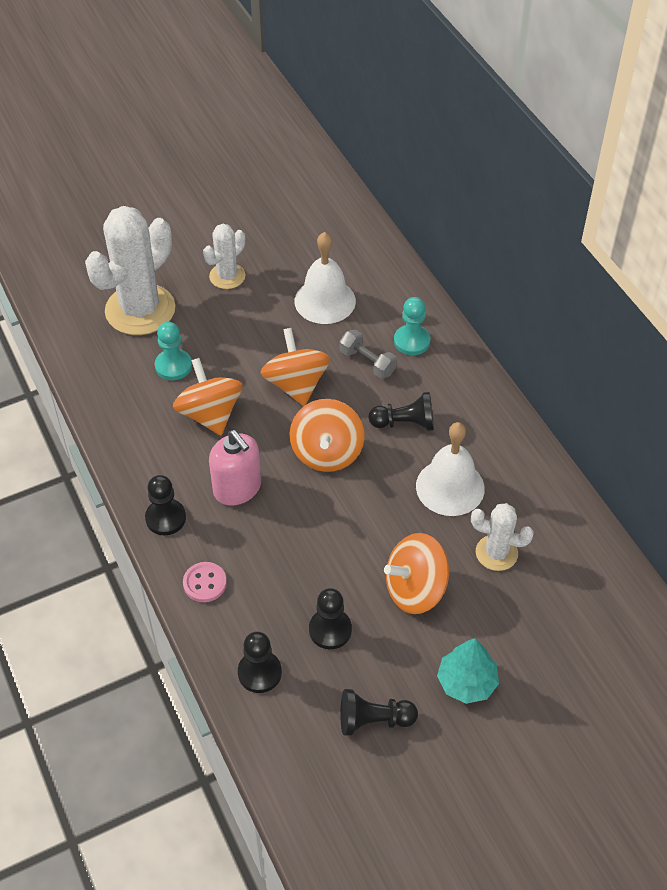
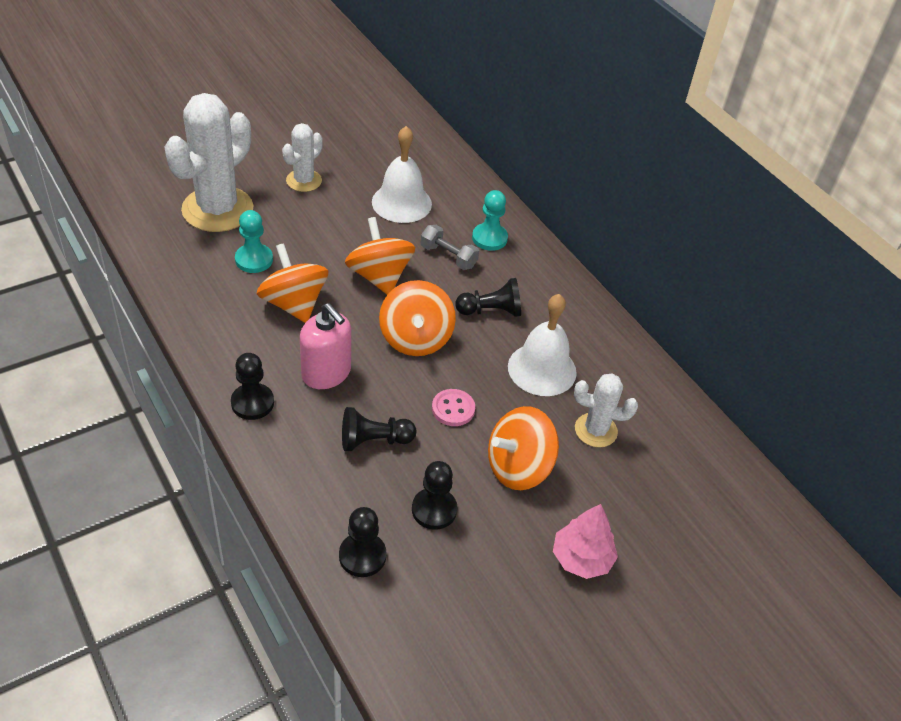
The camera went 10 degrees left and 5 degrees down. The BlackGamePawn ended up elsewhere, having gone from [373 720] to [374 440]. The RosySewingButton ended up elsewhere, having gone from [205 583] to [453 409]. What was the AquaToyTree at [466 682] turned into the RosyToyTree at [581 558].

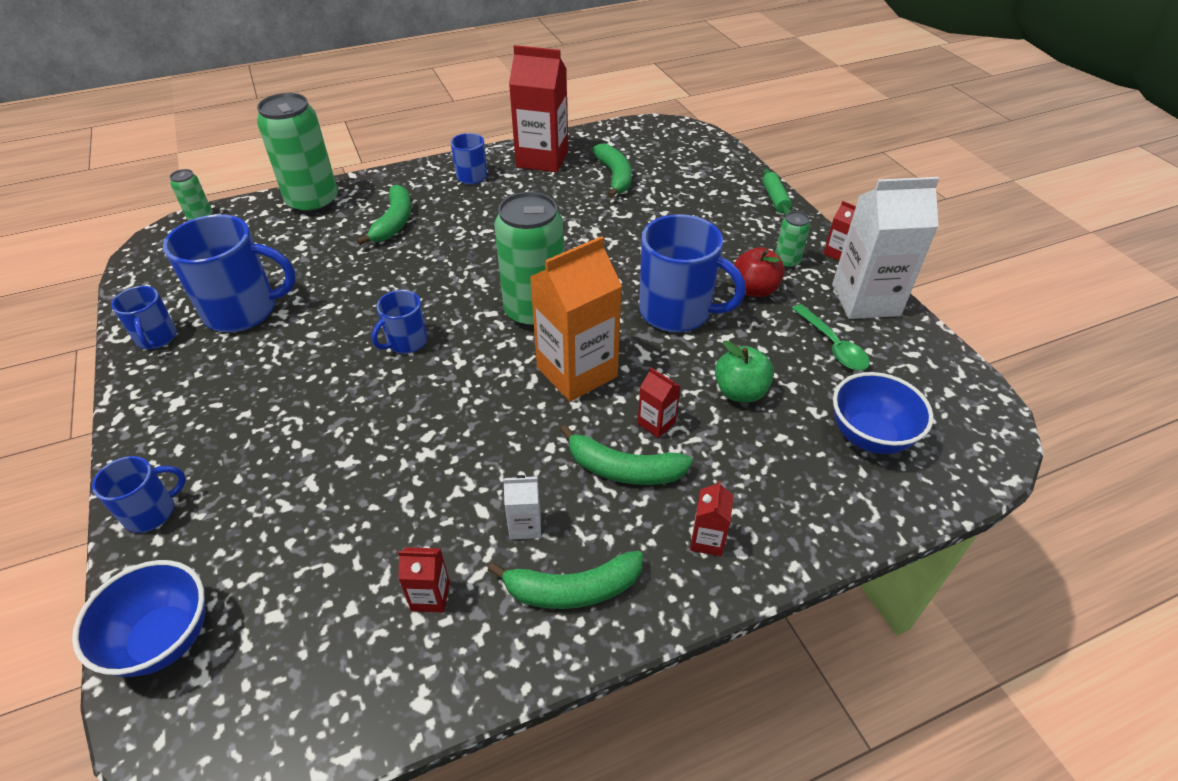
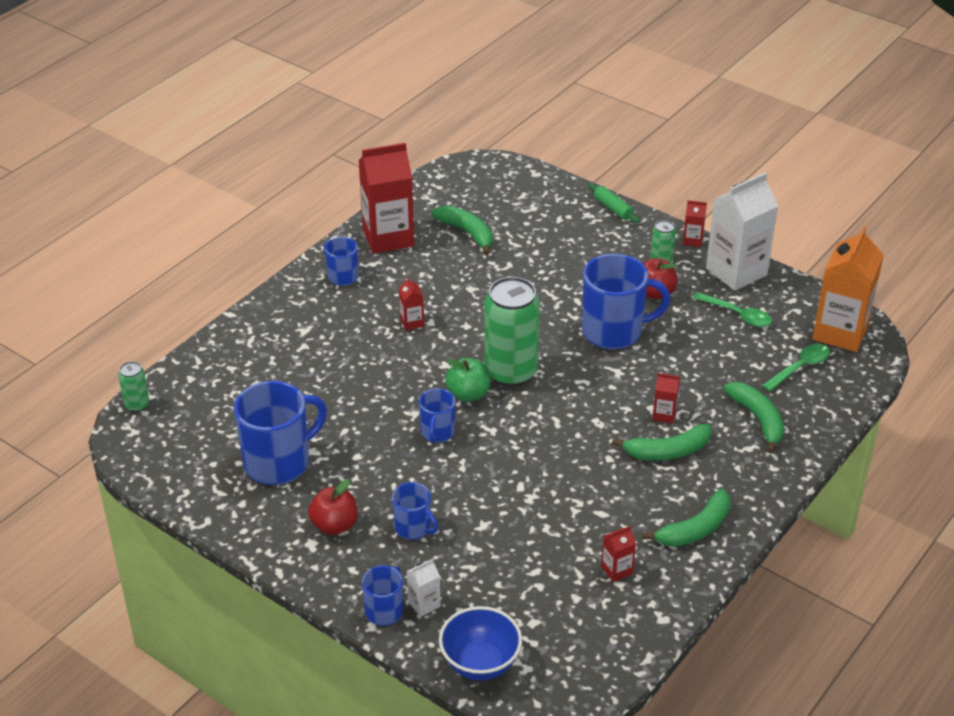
The camera went 30 degrees left and 5 degrees down. The second view gained the CrimsonApple at [334 525]. The RoyalBlueTeaMug ended up elsewhere, having gone from [156 338] to [413 528]. The CrimsonJuiceCarton ended up elsewhere, having gone from [707 540] to [412 322]. The WhiteJuiceCarton ended up elsewhere, having gone from [525 525] to [424 604]. The LeafGreenApple ended up elsewhere, having gone from [740 392] to [468 394]. The LeafGreenBananaFruit ended up elsewhere, having gone from [394 222] to [758 419]. Where the RoyalBlueServingBowl stood at [869 436], the LeafGreenTablespoon came to stand at [800 367]. The OrangeJuiceCarton ended up elsewhere, having gone from [577 372] to [840 332]. The second view lost the LeafGreenSodaCan at [313 202].

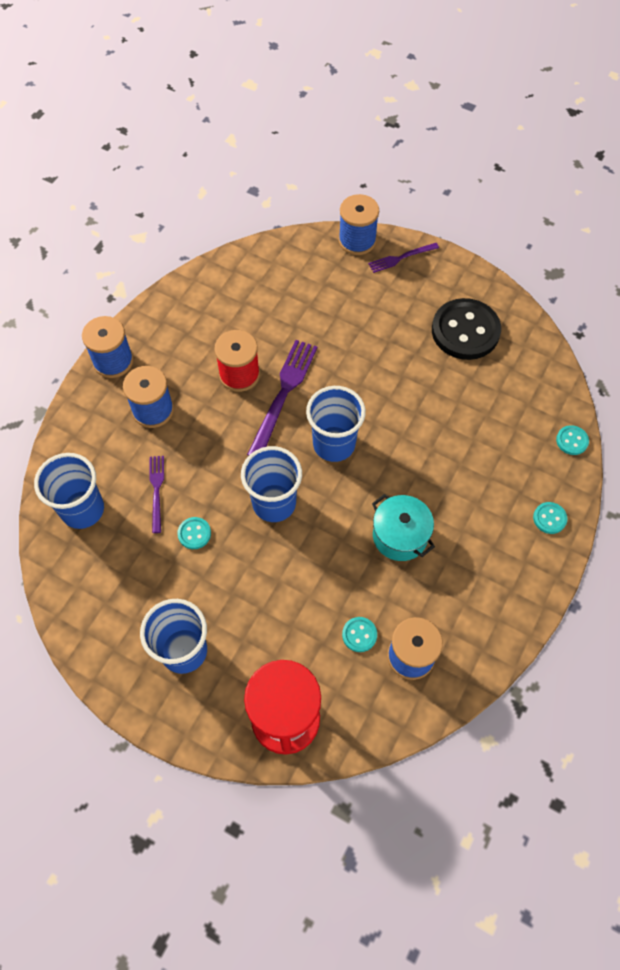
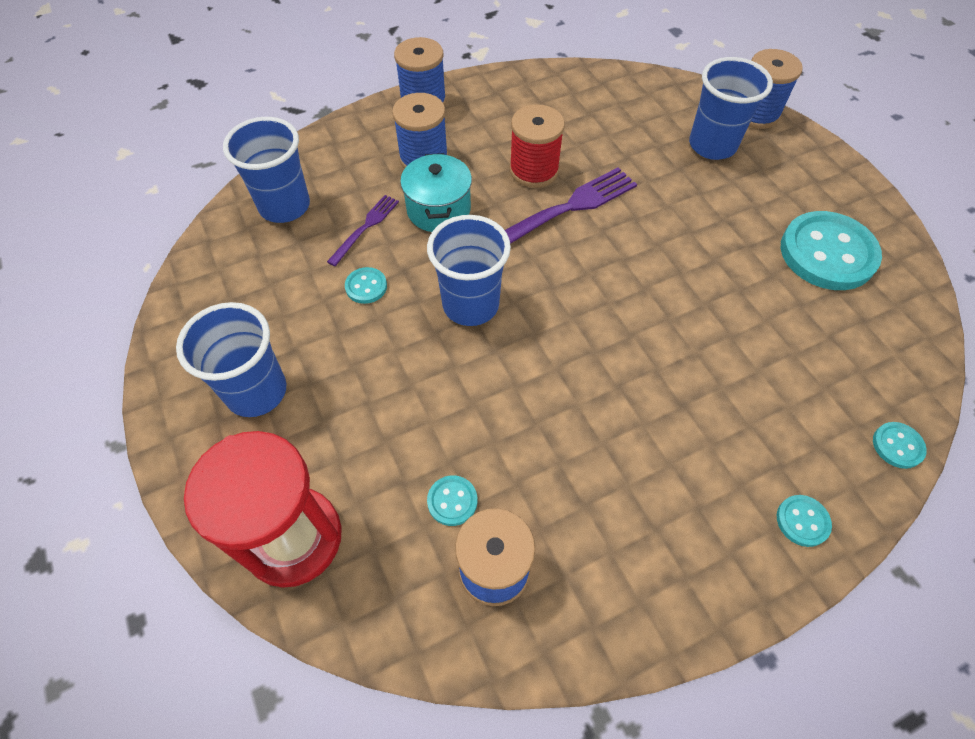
The camera went 35 degrees right and 5 degrees down. The AquaStockpot ended up elsewhere, having gone from [400 536] to [438 209]. The RoyalBlueBeaker ended up elsewhere, having gone from [334 444] to [712 145]. What was the BlackSewingButton at [465 331] turned into the AquaSewingButton at [827 253]. The second view lost the PurpleFork at [401 258].

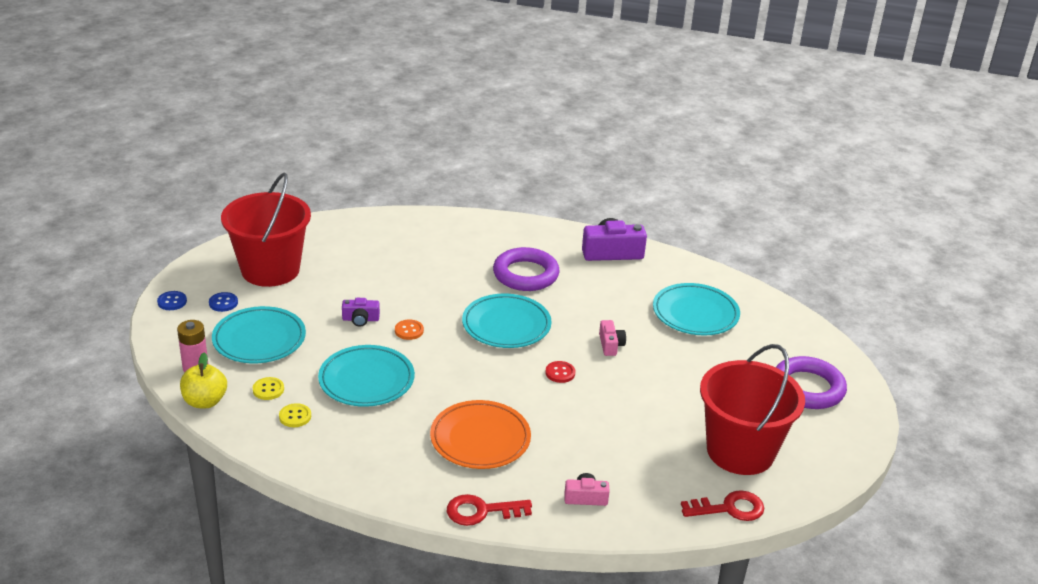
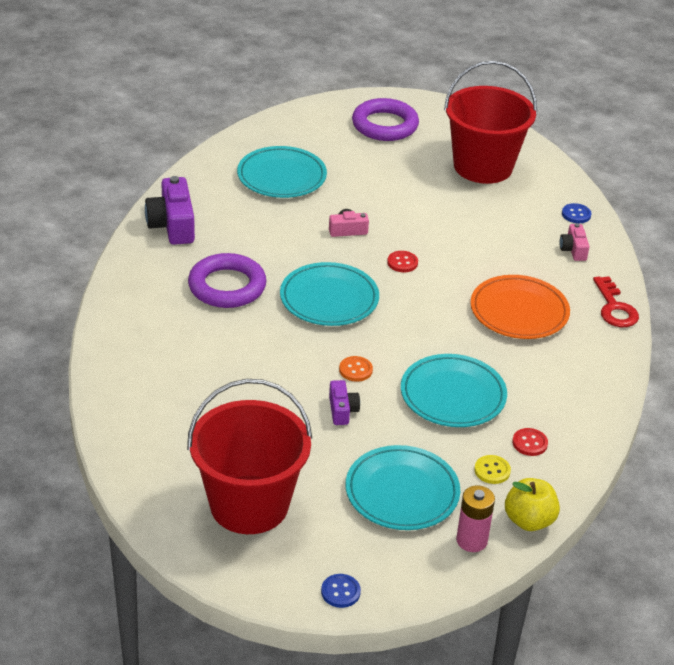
The camera went 95 degrees left and 5 degrees up. What was the YellowSewingButton at [295 416] turned into the CrimsonSewingButton at [529 443]. The RoyalBlueSewingButton ended up elsewhere, having gone from [223 303] to [576 214]. The second view lost the CrimsonLatchkey at [729 508].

Your objective: Transcribe the listing above exactly, leaving every picture out.

Solution:
The camera went 10 degrees left and 5 degrees down. The BlackGamePawn ended up elsewhere, having gone from [373 720] to [374 440]. The RosySewingButton ended up elsewhere, having gone from [205 583] to [453 409]. What was the AquaToyTree at [466 682] turned into the RosyToyTree at [581 558].

The camera went 30 degrees left and 5 degrees down. The second view gained the CrimsonApple at [334 525]. The RoyalBlueTeaMug ended up elsewhere, having gone from [156 338] to [413 528]. The CrimsonJuiceCarton ended up elsewhere, having gone from [707 540] to [412 322]. The WhiteJuiceCarton ended up elsewhere, having gone from [525 525] to [424 604]. The LeafGreenApple ended up elsewhere, having gone from [740 392] to [468 394]. The LeafGreenBananaFruit ended up elsewhere, having gone from [394 222] to [758 419]. Where the RoyalBlueServingBowl stood at [869 436], the LeafGreenTablespoon came to stand at [800 367]. The OrangeJuiceCarton ended up elsewhere, having gone from [577 372] to [840 332]. The second view lost the LeafGreenSodaCan at [313 202].

The camera went 35 degrees right and 5 degrees down. The AquaStockpot ended up elsewhere, having gone from [400 536] to [438 209]. The RoyalBlueBeaker ended up elsewhere, having gone from [334 444] to [712 145]. What was the BlackSewingButton at [465 331] turned into the AquaSewingButton at [827 253]. The second view lost the PurpleFork at [401 258].

The camera went 95 degrees left and 5 degrees up. What was the YellowSewingButton at [295 416] turned into the CrimsonSewingButton at [529 443]. The RoyalBlueSewingButton ended up elsewhere, having gone from [223 303] to [576 214]. The second view lost the CrimsonLatchkey at [729 508].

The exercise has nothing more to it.